What is needed:
Write out the line that contains "none -> red glasses [700,409,801,495]" and every line after it through the end of the entries, exactly as given and with no other lines.
═══ Data under study
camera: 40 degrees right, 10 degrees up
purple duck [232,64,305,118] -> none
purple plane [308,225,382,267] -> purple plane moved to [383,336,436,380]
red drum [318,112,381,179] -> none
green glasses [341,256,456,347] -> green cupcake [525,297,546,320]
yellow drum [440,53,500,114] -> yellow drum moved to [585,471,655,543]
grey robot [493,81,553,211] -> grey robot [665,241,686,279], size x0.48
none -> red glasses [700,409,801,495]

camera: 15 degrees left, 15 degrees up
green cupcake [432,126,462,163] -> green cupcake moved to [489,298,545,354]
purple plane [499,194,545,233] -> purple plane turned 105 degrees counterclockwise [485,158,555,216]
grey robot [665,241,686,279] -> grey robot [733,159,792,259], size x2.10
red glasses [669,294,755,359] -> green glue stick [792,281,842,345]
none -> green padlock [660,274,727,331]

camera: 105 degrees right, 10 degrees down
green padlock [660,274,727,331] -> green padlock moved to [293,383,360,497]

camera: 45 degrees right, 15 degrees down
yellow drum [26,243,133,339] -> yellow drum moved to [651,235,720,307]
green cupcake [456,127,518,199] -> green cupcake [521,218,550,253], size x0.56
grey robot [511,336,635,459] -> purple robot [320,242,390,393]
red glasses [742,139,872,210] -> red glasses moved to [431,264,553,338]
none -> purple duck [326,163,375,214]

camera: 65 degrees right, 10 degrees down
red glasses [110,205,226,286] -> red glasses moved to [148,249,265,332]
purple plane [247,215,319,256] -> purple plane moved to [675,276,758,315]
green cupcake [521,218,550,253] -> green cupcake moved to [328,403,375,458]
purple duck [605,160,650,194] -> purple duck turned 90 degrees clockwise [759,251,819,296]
══════
Task result:
none -> red glasses [700,409,801,495]

camera: 15 degrees left, 15 degrees up
green cupcake [432,126,462,163] -> green cupcake moved to [489,298,545,354]
purple plane [499,194,545,233] -> purple plane turned 105 degrees counterclockwise [485,158,555,216]
grey robot [665,241,686,279] -> grey robot [733,159,792,259], size x2.10
red glasses [669,294,755,359] -> green glue stick [792,281,842,345]
none -> green padlock [660,274,727,331]

camera: 105 degrees right, 10 degrees down
green padlock [660,274,727,331] -> green padlock moved to [293,383,360,497]

camera: 45 degrees right, 15 degrees down
yellow drum [26,243,133,339] -> yellow drum moved to [651,235,720,307]
green cupcake [456,127,518,199] -> green cupcake [521,218,550,253], size x0.56
grey robot [511,336,635,459] -> purple robot [320,242,390,393]
red glasses [742,139,872,210] -> red glasses moved to [431,264,553,338]
none -> purple duck [326,163,375,214]

camera: 65 degrees right, 10 degrees down
red glasses [110,205,226,286] -> red glasses moved to [148,249,265,332]
purple plane [247,215,319,256] -> purple plane moved to [675,276,758,315]
green cupcake [521,218,550,253] -> green cupcake moved to [328,403,375,458]
purple duck [605,160,650,194] -> purple duck turned 90 degrees clockwise [759,251,819,296]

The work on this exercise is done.